[INPUT RECORDS — start]

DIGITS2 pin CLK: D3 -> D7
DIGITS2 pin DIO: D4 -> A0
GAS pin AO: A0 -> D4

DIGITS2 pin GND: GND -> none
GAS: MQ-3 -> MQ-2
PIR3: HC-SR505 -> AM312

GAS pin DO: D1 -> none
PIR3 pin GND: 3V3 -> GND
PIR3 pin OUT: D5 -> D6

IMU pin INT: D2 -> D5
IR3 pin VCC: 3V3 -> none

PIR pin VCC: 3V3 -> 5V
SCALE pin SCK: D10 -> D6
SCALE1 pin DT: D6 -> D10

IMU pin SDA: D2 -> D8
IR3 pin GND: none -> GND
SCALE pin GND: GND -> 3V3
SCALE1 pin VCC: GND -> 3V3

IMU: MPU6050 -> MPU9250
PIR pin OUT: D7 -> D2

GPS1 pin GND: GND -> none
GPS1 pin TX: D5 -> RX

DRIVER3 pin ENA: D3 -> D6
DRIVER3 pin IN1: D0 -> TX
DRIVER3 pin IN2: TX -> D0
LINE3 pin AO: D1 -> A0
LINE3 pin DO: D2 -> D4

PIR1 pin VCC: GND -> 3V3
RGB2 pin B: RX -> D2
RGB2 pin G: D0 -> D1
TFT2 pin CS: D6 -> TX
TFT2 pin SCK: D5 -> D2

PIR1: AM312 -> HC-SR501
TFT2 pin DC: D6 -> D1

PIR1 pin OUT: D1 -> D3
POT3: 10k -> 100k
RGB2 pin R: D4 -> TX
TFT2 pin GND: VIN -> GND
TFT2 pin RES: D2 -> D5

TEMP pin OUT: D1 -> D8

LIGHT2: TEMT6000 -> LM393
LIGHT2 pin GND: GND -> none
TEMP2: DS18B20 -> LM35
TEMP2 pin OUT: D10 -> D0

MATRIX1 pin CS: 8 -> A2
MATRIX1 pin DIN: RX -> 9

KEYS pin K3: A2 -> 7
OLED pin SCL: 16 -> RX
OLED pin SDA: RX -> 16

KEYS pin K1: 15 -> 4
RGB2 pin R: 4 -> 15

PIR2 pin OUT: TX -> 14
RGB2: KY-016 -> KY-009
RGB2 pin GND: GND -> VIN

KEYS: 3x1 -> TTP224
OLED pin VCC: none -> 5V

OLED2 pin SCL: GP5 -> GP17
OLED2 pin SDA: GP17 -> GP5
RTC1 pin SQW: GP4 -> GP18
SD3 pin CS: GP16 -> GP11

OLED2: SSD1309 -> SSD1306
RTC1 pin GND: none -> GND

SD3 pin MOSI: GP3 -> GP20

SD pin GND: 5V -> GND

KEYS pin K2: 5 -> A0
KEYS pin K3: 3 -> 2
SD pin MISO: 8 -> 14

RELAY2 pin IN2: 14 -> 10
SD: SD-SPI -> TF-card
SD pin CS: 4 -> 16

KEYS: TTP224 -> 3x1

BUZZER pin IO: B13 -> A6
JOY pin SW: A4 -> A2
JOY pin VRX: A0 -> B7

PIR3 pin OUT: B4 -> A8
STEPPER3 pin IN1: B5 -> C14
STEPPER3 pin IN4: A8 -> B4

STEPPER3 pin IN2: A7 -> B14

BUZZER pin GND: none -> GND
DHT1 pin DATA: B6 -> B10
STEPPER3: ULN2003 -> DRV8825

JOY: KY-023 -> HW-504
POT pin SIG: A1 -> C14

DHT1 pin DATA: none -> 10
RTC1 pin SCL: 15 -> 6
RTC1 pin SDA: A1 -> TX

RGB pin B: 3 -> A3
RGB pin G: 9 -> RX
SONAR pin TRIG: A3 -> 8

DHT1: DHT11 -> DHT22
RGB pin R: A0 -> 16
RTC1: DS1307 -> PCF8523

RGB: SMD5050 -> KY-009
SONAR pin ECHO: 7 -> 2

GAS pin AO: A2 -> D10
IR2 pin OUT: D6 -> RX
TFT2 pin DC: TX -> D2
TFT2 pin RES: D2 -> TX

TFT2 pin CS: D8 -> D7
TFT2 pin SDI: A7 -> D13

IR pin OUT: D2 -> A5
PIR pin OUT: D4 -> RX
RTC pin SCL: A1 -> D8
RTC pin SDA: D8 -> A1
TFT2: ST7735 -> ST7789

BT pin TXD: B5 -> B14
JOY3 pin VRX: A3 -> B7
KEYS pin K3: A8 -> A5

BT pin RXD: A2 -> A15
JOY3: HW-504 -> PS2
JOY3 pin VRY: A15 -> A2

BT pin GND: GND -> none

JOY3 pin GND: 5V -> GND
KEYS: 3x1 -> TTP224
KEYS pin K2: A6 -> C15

[INPUT RECORDS — finish]

**HOW TO COMPLETE THIS TASK:** Restate the records in full, keeping every word as it is.

**SOLUTION:**
DIGITS2 pin CLK: D3 -> D7
DIGITS2 pin DIO: D4 -> A0
GAS pin AO: A0 -> D4

DIGITS2 pin GND: GND -> none
GAS: MQ-3 -> MQ-2
PIR3: HC-SR505 -> AM312

GAS pin DO: D1 -> none
PIR3 pin GND: 3V3 -> GND
PIR3 pin OUT: D5 -> D6

IMU pin INT: D2 -> D5
IR3 pin VCC: 3V3 -> none

PIR pin VCC: 3V3 -> 5V
SCALE pin SCK: D10 -> D6
SCALE1 pin DT: D6 -> D10

IMU pin SDA: D2 -> D8
IR3 pin GND: none -> GND
SCALE pin GND: GND -> 3V3
SCALE1 pin VCC: GND -> 3V3

IMU: MPU6050 -> MPU9250
PIR pin OUT: D7 -> D2

GPS1 pin GND: GND -> none
GPS1 pin TX: D5 -> RX

DRIVER3 pin ENA: D3 -> D6
DRIVER3 pin IN1: D0 -> TX
DRIVER3 pin IN2: TX -> D0
LINE3 pin AO: D1 -> A0
LINE3 pin DO: D2 -> D4

PIR1 pin VCC: GND -> 3V3
RGB2 pin B: RX -> D2
RGB2 pin G: D0 -> D1
TFT2 pin CS: D6 -> TX
TFT2 pin SCK: D5 -> D2

PIR1: AM312 -> HC-SR501
TFT2 pin DC: D6 -> D1

PIR1 pin OUT: D1 -> D3
POT3: 10k -> 100k
RGB2 pin R: D4 -> TX
TFT2 pin GND: VIN -> GND
TFT2 pin RES: D2 -> D5

TEMP pin OUT: D1 -> D8

LIGHT2: TEMT6000 -> LM393
LIGHT2 pin GND: GND -> none
TEMP2: DS18B20 -> LM35
TEMP2 pin OUT: D10 -> D0

MATRIX1 pin CS: 8 -> A2
MATRIX1 pin DIN: RX -> 9

KEYS pin K3: A2 -> 7
OLED pin SCL: 16 -> RX
OLED pin SDA: RX -> 16

KEYS pin K1: 15 -> 4
RGB2 pin R: 4 -> 15

PIR2 pin OUT: TX -> 14
RGB2: KY-016 -> KY-009
RGB2 pin GND: GND -> VIN

KEYS: 3x1 -> TTP224
OLED pin VCC: none -> 5V

OLED2 pin SCL: GP5 -> GP17
OLED2 pin SDA: GP17 -> GP5
RTC1 pin SQW: GP4 -> GP18
SD3 pin CS: GP16 -> GP11

OLED2: SSD1309 -> SSD1306
RTC1 pin GND: none -> GND

SD3 pin MOSI: GP3 -> GP20

SD pin GND: 5V -> GND

KEYS pin K2: 5 -> A0
KEYS pin K3: 3 -> 2
SD pin MISO: 8 -> 14

RELAY2 pin IN2: 14 -> 10
SD: SD-SPI -> TF-card
SD pin CS: 4 -> 16

KEYS: TTP224 -> 3x1

BUZZER pin IO: B13 -> A6
JOY pin SW: A4 -> A2
JOY pin VRX: A0 -> B7

PIR3 pin OUT: B4 -> A8
STEPPER3 pin IN1: B5 -> C14
STEPPER3 pin IN4: A8 -> B4

STEPPER3 pin IN2: A7 -> B14

BUZZER pin GND: none -> GND
DHT1 pin DATA: B6 -> B10
STEPPER3: ULN2003 -> DRV8825

JOY: KY-023 -> HW-504
POT pin SIG: A1 -> C14

DHT1 pin DATA: none -> 10
RTC1 pin SCL: 15 -> 6
RTC1 pin SDA: A1 -> TX

RGB pin B: 3 -> A3
RGB pin G: 9 -> RX
SONAR pin TRIG: A3 -> 8

DHT1: DHT11 -> DHT22
RGB pin R: A0 -> 16
RTC1: DS1307 -> PCF8523

RGB: SMD5050 -> KY-009
SONAR pin ECHO: 7 -> 2

GAS pin AO: A2 -> D10
IR2 pin OUT: D6 -> RX
TFT2 pin DC: TX -> D2
TFT2 pin RES: D2 -> TX

TFT2 pin CS: D8 -> D7
TFT2 pin SDI: A7 -> D13

IR pin OUT: D2 -> A5
PIR pin OUT: D4 -> RX
RTC pin SCL: A1 -> D8
RTC pin SDA: D8 -> A1
TFT2: ST7735 -> ST7789

BT pin TXD: B5 -> B14
JOY3 pin VRX: A3 -> B7
KEYS pin K3: A8 -> A5

BT pin RXD: A2 -> A15
JOY3: HW-504 -> PS2
JOY3 pin VRY: A15 -> A2

BT pin GND: GND -> none

JOY3 pin GND: 5V -> GND
KEYS: 3x1 -> TTP224
KEYS pin K2: A6 -> C15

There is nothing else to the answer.